Task brief: From the listing below, output only the lines starting at the line that has "U203 pin OUT: U202/IO13 -> VLOAD" and ending at the line that has "R17: 1.6k (INV, VMID) -> 1.6k (AMP, INV)", exactly as they appear, ends included.

--- START ---

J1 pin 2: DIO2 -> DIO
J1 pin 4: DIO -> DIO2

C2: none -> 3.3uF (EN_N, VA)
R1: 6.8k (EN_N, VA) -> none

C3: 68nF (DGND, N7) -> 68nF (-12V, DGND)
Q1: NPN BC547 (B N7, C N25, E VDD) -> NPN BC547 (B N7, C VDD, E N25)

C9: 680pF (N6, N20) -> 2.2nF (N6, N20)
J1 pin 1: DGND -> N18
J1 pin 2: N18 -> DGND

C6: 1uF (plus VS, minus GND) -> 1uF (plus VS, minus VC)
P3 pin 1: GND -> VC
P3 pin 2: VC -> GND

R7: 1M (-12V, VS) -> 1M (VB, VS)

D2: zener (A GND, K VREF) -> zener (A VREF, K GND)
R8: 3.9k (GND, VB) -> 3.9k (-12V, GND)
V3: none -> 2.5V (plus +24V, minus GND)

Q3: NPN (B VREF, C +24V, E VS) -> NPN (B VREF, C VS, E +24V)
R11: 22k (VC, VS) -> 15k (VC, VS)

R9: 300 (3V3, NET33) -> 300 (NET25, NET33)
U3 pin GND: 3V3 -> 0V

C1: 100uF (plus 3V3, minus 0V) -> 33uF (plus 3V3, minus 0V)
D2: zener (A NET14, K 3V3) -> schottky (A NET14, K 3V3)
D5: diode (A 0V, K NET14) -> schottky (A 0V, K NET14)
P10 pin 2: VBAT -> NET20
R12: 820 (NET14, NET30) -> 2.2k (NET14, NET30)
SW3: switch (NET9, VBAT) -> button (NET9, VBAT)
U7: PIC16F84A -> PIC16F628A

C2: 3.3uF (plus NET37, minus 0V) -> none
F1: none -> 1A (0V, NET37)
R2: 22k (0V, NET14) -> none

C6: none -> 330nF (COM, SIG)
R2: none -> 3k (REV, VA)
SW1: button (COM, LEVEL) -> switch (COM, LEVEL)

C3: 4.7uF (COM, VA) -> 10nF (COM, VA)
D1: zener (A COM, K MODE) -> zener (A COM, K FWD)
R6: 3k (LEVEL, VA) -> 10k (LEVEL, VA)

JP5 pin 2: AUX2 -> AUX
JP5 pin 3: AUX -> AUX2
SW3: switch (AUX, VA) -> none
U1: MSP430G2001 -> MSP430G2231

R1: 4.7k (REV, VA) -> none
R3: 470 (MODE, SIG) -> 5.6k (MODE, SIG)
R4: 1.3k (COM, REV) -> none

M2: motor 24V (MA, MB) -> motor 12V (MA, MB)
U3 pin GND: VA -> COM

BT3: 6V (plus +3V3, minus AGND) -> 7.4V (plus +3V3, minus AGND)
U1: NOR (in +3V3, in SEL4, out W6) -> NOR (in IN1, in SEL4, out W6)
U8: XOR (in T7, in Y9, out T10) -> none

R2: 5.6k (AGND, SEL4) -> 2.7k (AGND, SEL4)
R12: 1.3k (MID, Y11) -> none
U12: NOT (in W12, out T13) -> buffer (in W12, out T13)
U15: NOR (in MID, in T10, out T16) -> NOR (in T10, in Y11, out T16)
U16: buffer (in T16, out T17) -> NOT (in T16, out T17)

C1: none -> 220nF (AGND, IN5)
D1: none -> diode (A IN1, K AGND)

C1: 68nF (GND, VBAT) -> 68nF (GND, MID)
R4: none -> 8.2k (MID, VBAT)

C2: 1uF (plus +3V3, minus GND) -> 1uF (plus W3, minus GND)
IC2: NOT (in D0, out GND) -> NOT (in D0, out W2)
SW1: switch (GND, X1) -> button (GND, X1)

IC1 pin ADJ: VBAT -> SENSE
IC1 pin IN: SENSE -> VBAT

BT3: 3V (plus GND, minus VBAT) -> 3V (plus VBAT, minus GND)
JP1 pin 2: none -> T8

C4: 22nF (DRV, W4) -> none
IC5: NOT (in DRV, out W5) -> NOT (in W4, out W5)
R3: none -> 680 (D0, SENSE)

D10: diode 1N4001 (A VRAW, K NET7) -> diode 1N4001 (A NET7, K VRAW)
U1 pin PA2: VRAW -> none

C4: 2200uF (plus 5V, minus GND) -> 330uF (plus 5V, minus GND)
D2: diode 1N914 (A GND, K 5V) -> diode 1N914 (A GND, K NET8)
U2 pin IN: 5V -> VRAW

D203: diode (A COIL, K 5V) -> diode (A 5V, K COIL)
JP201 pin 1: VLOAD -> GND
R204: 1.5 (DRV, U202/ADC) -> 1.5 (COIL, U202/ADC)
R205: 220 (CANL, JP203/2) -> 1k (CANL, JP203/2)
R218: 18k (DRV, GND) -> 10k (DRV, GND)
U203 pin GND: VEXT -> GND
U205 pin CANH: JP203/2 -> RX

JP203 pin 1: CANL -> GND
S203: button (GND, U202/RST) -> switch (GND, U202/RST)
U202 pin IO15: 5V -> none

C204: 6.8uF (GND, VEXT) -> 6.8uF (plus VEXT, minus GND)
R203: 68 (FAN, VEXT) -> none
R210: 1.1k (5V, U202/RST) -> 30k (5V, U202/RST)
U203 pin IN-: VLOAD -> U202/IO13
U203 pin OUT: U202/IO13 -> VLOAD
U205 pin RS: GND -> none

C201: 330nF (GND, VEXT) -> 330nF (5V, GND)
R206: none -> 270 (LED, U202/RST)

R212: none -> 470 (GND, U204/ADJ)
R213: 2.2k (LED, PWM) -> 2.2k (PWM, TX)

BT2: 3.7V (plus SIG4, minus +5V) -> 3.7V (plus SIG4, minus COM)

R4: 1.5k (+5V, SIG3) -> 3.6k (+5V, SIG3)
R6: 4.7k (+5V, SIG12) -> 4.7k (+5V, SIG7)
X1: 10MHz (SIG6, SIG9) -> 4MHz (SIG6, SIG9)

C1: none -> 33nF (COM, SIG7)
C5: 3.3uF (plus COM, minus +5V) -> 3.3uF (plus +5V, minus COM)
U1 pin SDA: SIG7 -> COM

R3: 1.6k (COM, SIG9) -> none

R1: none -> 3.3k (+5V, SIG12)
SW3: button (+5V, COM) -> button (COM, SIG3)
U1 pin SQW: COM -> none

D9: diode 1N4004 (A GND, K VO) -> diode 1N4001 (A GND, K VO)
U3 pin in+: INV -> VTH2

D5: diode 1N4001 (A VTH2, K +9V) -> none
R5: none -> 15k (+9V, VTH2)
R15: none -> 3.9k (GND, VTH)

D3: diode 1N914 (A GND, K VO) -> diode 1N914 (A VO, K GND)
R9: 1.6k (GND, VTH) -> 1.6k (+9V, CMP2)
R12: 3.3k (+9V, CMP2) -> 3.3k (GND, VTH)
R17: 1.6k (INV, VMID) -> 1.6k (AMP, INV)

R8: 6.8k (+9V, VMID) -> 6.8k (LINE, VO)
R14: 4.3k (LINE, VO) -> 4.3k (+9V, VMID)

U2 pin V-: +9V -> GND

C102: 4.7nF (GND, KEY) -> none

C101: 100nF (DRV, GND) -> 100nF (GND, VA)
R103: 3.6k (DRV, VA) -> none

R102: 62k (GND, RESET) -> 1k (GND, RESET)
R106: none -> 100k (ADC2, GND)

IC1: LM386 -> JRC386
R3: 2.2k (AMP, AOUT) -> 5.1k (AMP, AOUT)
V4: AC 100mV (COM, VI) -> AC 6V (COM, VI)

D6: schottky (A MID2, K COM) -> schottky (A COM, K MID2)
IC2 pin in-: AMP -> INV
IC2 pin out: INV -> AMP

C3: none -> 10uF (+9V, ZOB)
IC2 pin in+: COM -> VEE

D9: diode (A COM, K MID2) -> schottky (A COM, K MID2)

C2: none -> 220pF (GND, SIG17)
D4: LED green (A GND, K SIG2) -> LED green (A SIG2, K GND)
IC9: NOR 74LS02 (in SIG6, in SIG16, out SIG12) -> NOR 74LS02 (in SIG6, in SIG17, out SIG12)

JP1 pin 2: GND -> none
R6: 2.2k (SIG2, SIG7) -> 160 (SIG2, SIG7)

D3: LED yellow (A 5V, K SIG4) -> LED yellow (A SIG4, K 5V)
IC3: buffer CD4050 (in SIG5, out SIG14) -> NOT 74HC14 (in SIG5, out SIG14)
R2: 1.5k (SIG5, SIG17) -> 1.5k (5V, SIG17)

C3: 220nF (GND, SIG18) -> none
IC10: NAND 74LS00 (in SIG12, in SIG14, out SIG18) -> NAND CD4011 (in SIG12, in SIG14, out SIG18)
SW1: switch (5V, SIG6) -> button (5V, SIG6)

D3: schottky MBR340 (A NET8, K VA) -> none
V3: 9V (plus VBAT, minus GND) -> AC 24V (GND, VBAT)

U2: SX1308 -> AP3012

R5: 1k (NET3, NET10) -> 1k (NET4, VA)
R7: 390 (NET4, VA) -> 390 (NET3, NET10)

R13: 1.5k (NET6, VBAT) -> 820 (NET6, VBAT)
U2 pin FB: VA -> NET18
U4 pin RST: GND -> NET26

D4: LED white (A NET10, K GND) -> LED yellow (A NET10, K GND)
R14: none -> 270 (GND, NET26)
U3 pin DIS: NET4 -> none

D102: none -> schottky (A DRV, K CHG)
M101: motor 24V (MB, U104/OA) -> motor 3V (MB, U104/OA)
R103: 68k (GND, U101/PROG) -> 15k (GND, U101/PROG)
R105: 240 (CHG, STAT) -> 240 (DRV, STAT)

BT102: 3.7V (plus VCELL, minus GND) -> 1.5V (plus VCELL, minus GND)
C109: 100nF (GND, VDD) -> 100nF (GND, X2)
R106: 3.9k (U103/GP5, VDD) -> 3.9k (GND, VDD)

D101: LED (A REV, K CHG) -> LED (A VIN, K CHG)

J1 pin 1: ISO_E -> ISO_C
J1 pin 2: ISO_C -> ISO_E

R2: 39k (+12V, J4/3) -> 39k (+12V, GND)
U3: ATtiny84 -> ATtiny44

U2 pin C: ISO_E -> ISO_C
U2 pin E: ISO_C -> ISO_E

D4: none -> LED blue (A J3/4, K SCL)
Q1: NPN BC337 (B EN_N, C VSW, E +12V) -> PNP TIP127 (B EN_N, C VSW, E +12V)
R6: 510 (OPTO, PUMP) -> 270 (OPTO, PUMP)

--- END ---

Your response:
U203 pin OUT: U202/IO13 -> VLOAD
U205 pin RS: GND -> none

C201: 330nF (GND, VEXT) -> 330nF (5V, GND)
R206: none -> 270 (LED, U202/RST)

R212: none -> 470 (GND, U204/ADJ)
R213: 2.2k (LED, PWM) -> 2.2k (PWM, TX)

BT2: 3.7V (plus SIG4, minus +5V) -> 3.7V (plus SIG4, minus COM)

R4: 1.5k (+5V, SIG3) -> 3.6k (+5V, SIG3)
R6: 4.7k (+5V, SIG12) -> 4.7k (+5V, SIG7)
X1: 10MHz (SIG6, SIG9) -> 4MHz (SIG6, SIG9)

C1: none -> 33nF (COM, SIG7)
C5: 3.3uF (plus COM, minus +5V) -> 3.3uF (plus +5V, minus COM)
U1 pin SDA: SIG7 -> COM

R3: 1.6k (COM, SIG9) -> none

R1: none -> 3.3k (+5V, SIG12)
SW3: button (+5V, COM) -> button (COM, SIG3)
U1 pin SQW: COM -> none

D9: diode 1N4004 (A GND, K VO) -> diode 1N4001 (A GND, K VO)
U3 pin in+: INV -> VTH2

D5: diode 1N4001 (A VTH2, K +9V) -> none
R5: none -> 15k (+9V, VTH2)
R15: none -> 3.9k (GND, VTH)

D3: diode 1N914 (A GND, K VO) -> diode 1N914 (A VO, K GND)
R9: 1.6k (GND, VTH) -> 1.6k (+9V, CMP2)
R12: 3.3k (+9V, CMP2) -> 3.3k (GND, VTH)
R17: 1.6k (INV, VMID) -> 1.6k (AMP, INV)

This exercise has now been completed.